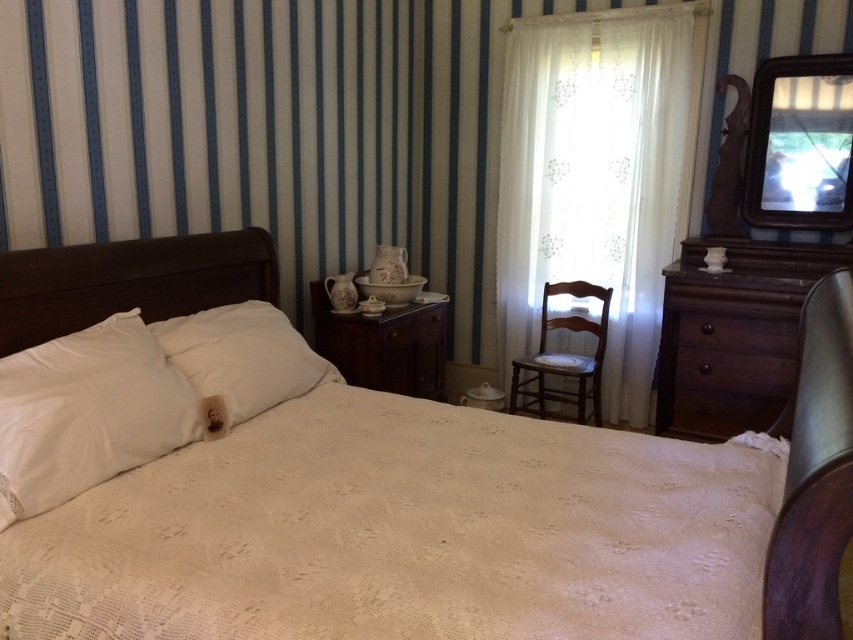
Is brown wood drawer at right to the right of matte wood drawer at center from the viewer's perspective?

Indeed, brown wood drawer at right is positioned on the right side of matte wood drawer at center.

Which is in front, point (724, 326) or point (434, 320)?

Positioned in front is point (724, 326).

Find the location of `brown wood drawer at right`. brown wood drawer at right is located at coordinates (737, 333).

Does white lace bedspread at center appear on the right side of white soft pillow at left?

Incorrect, white lace bedspread at center is not on the right side of white soft pillow at left.

Can you confirm if white lace bedspread at center is wider than white soft pillow at left?

Yes.

Describe the element at coordinates (129, 280) in the screenshot. This screenshot has width=853, height=640. I see `white lace bedspread at center` at that location.

Locate an element on the screen. The height and width of the screenshot is (640, 853). white lace bedspread at center is located at coordinates (129, 280).

Does point (189, 257) lie behind point (747, 285)?

No, it is not.

Which is above, white lace bedspread at center or dark wood dresser at right?

white lace bedspread at center is higher up.

Which is in front, point (227, 234) or point (770, 248)?

Point (227, 234)

Identify the location of white lace bedspread at center. (129, 280).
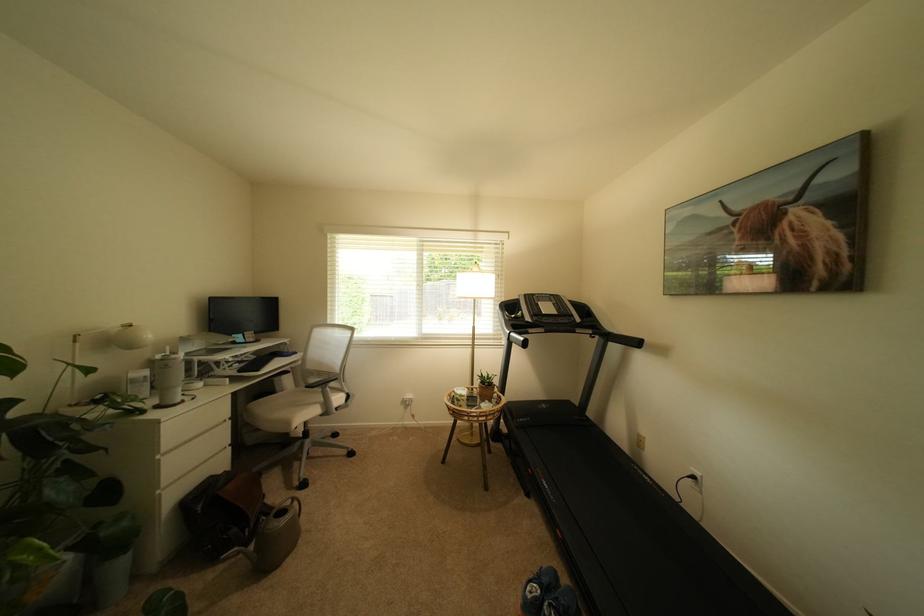
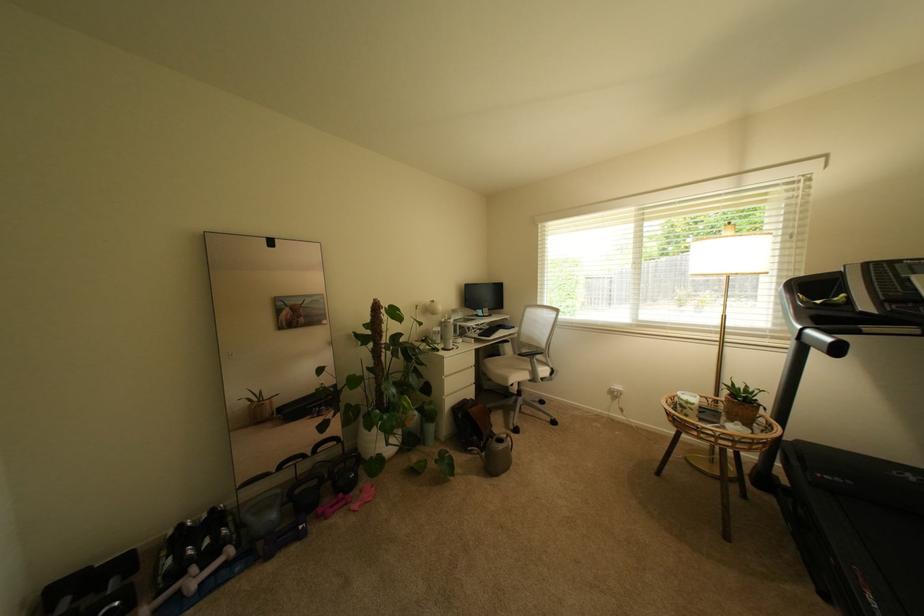
The point at (175, 480) is marked in the first image. Where is the corresponding point in the second image?

(455, 392)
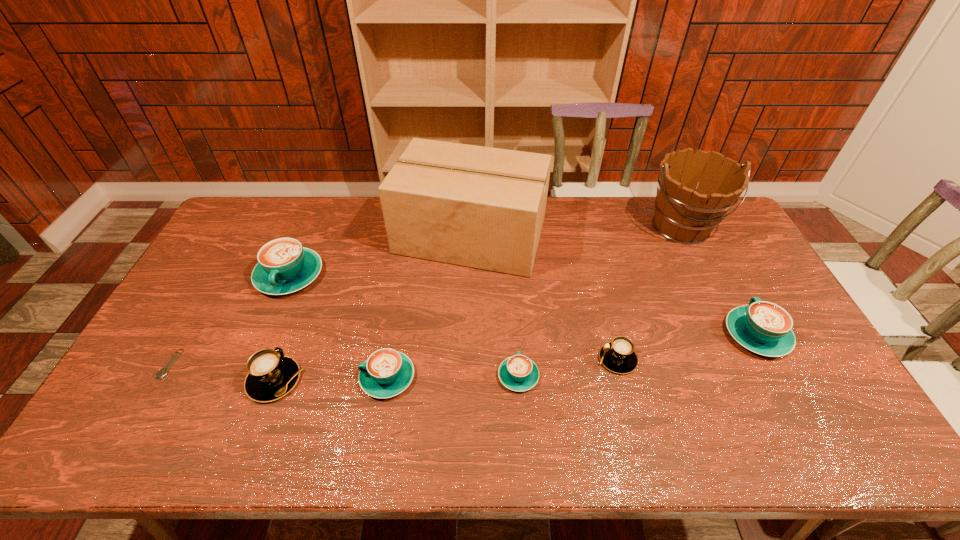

## Problem statement
Reproduce the entries from the line containing "Which is above, white" through the end of the entries, replacing "bedspread" with "coverlet" throughout and leaving everything else unchanged. Omit the pictures from your answer.

## Reply
Which is above, white lace coverlet at center or dark wood dresser at right?

white lace coverlet at center is higher up.

Which is in front, point (227, 234) or point (770, 248)?

Point (227, 234)

Identify the location of white lace coverlet at center. (129, 280).
The point at (175, 480) is marked in the first image. Where is the corresponding point in the second image?

(455, 392)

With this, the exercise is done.